Without pictures, return the lines from the one containing "cyan star: (105, 108) -> (14, 112), moved" through the last line of the data below, exactly.
══ ENTRIES SHOWN ══
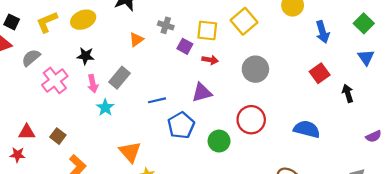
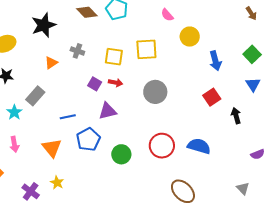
yellow square: (244, 21) -> (146, 49), turned 35
purple square: (185, 46) -> (95, 84), moved
pink arrow: (93, 84) -> (14, 144), moved
cyan star: (105, 108) -> (14, 112), moved
red circle: (251, 120) -> (162, 146), moved
orange triangle: (130, 152) -> (52, 148), moved

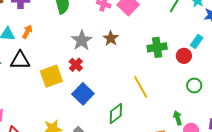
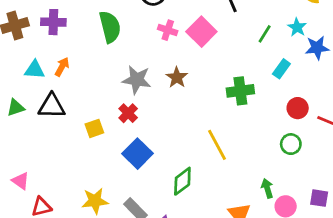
gray star: (82, 40) -> (137, 80), turned -30
cyan rectangle: (197, 41) -> (281, 69), moved
red circle: (184, 56) -> (298, 108), moved
yellow square: (51, 76) -> (94, 128), size x0.6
═══
# RESPONSE AREA
cyan star: (105, 108) -> (14, 112), moved
red circle: (251, 120) -> (162, 146), moved
orange triangle: (130, 152) -> (52, 148), moved

gray star: (82, 40) -> (137, 80), turned -30
cyan rectangle: (197, 41) -> (281, 69), moved
red circle: (184, 56) -> (298, 108), moved
yellow square: (51, 76) -> (94, 128), size x0.6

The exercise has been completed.